● Your objective: Which lines run from the one containing "in_second: [335, 206]" through the end of the data? Write them out exactly, with the pictures left out.

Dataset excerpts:
== Segment start ==

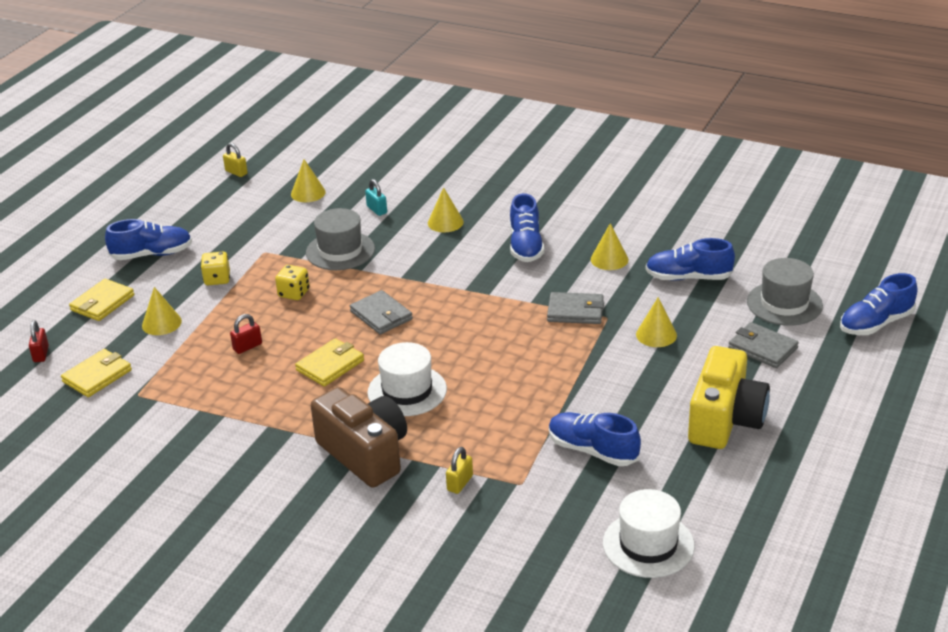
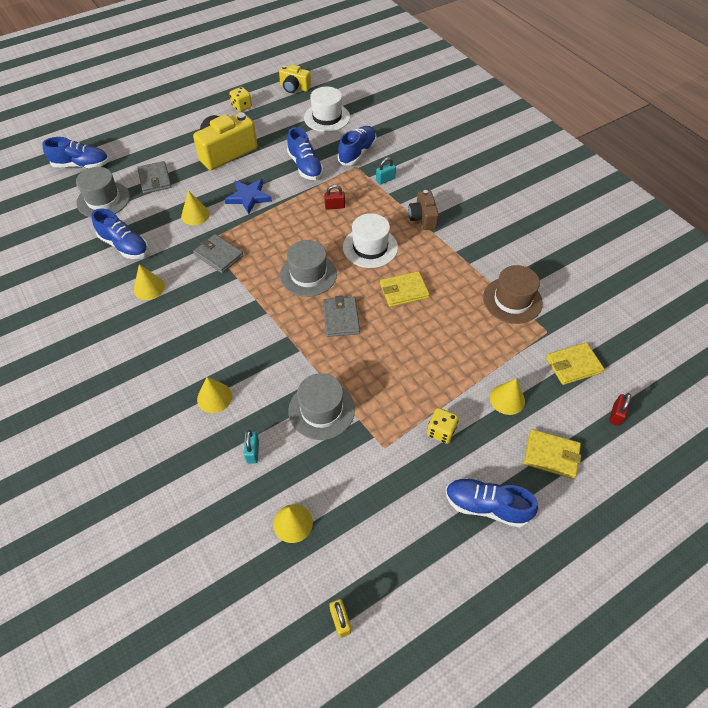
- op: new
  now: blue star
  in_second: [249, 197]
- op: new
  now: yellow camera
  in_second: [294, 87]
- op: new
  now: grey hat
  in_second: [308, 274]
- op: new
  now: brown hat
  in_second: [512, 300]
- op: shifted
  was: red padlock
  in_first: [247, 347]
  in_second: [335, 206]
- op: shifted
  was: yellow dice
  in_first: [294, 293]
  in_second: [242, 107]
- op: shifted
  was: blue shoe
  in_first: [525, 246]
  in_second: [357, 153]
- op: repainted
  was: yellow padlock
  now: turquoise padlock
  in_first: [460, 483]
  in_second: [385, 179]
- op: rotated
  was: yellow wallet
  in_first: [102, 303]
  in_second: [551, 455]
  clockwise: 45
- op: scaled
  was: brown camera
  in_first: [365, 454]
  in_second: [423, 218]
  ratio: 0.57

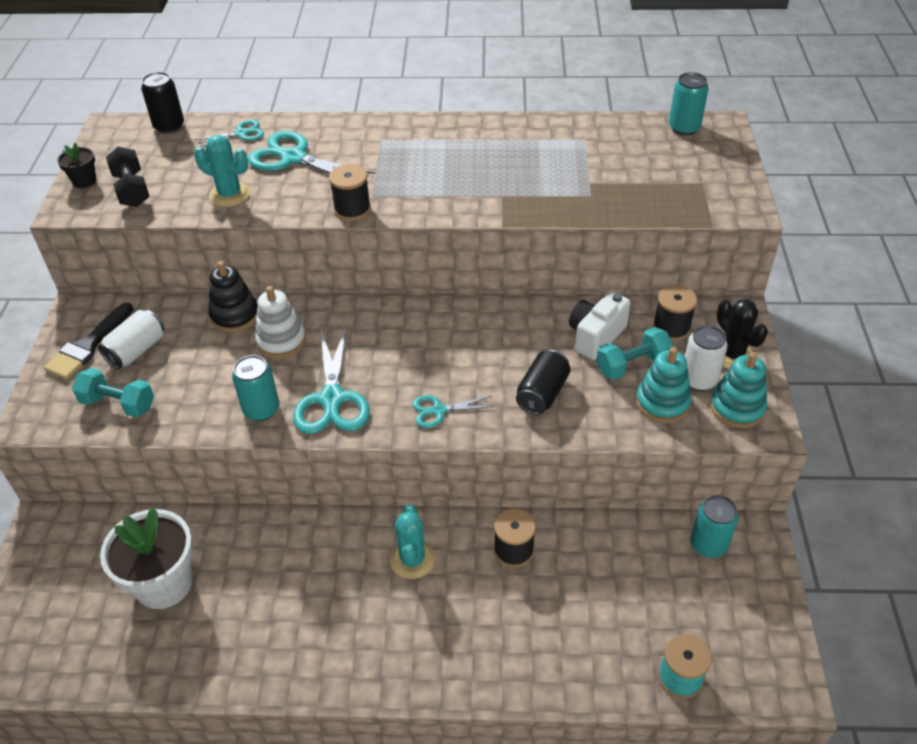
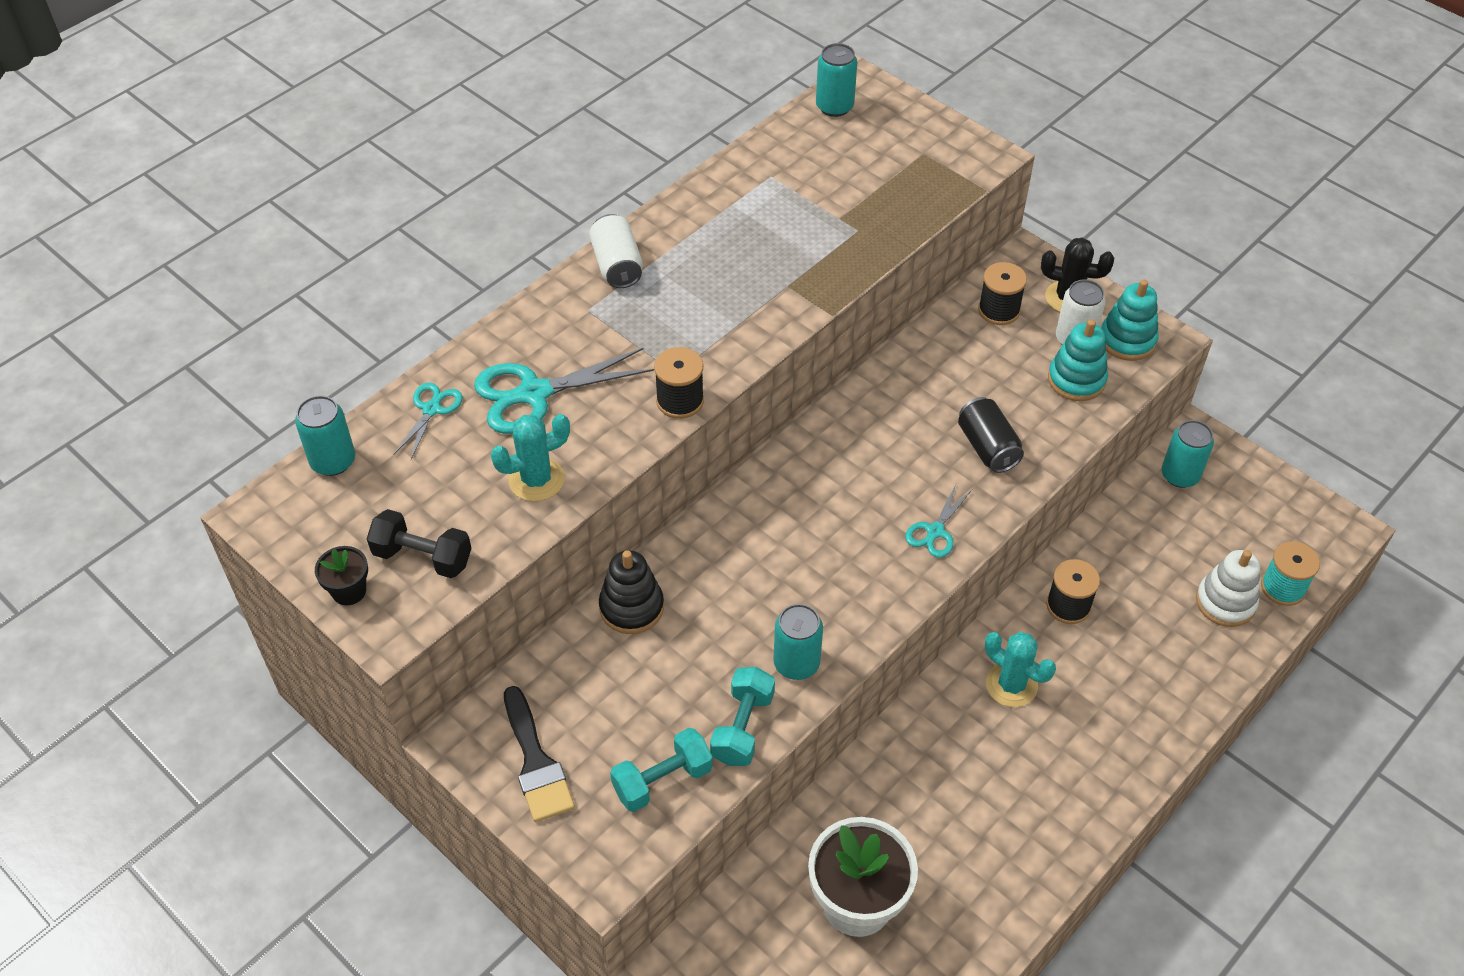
- op: gone
  was: turquoise scissors
  in_first: [332, 399]
- op: gone
  was: white camera
  in_first: [596, 336]
- op: shifted
  was: white can
  in_first: [136, 350]
  in_second: [617, 265]
- op: shifted
  was: white stacking toy
  in_first: [281, 341]
  in_second: [1225, 602]
- op: shifted
  was: turquoise dumbbell
  in_first: [632, 365]
  in_second: [742, 727]
- op: repainted
  was: black can
  now: turquoise can
  in_first: [169, 126]
  in_second: [333, 461]

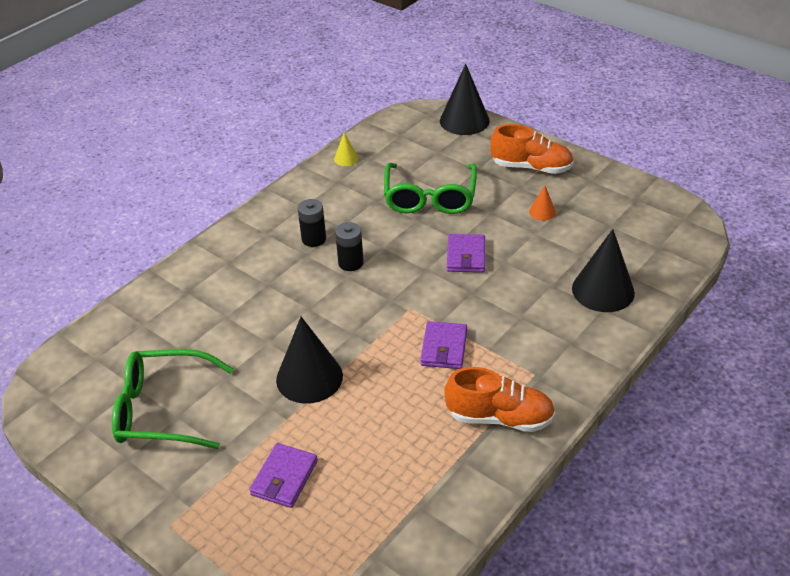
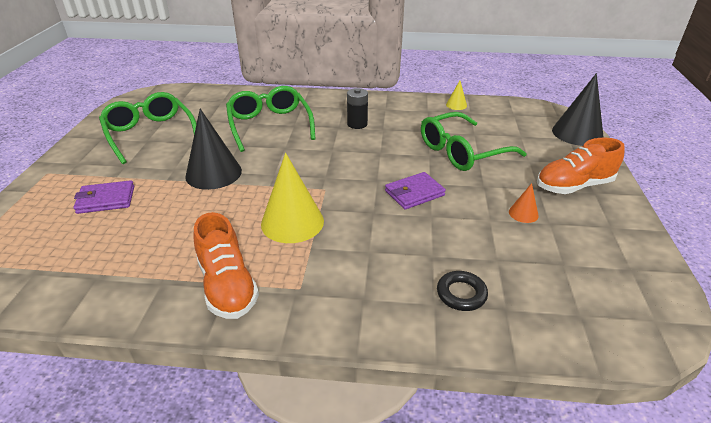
- op: gone
  was: black battery
  in_first: [350, 263]
- op: new
  now: green glasses
  in_second: [269, 125]
- op: swapped
  was: purple wallet
  now: yellow cone
  in_first: [444, 348]
  in_second: [292, 222]
- op: swapped
  was: black cone
  now: black ring
  in_first: [603, 290]
  in_second: [461, 294]
- op: rotated
  was: orange shoe
  in_first: [531, 167]
  in_second: [573, 186]
  clockwise: 90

== Segment end ==

● Output of the task:
  in_second: [335, 206]
- op: shifted
  was: yellow dice
  in_first: [294, 293]
  in_second: [242, 107]
- op: shifted
  was: blue shoe
  in_first: [525, 246]
  in_second: [357, 153]
- op: repainted
  was: yellow padlock
  now: turquoise padlock
  in_first: [460, 483]
  in_second: [385, 179]
- op: rotated
  was: yellow wallet
  in_first: [102, 303]
  in_second: [551, 455]
  clockwise: 45
- op: scaled
  was: brown camera
  in_first: [365, 454]
  in_second: [423, 218]
  ratio: 0.57

- op: gone
  was: turquoise scissors
  in_first: [332, 399]
- op: gone
  was: white camera
  in_first: [596, 336]
- op: shifted
  was: white can
  in_first: [136, 350]
  in_second: [617, 265]
- op: shifted
  was: white stacking toy
  in_first: [281, 341]
  in_second: [1225, 602]
- op: shifted
  was: turquoise dumbbell
  in_first: [632, 365]
  in_second: [742, 727]
- op: repainted
  was: black can
  now: turquoise can
  in_first: [169, 126]
  in_second: [333, 461]

- op: gone
  was: black battery
  in_first: [350, 263]
- op: new
  now: green glasses
  in_second: [269, 125]
- op: swapped
  was: purple wallet
  now: yellow cone
  in_first: [444, 348]
  in_second: [292, 222]
- op: swapped
  was: black cone
  now: black ring
  in_first: [603, 290]
  in_second: [461, 294]
- op: rotated
  was: orange shoe
  in_first: [531, 167]
  in_second: [573, 186]
  clockwise: 90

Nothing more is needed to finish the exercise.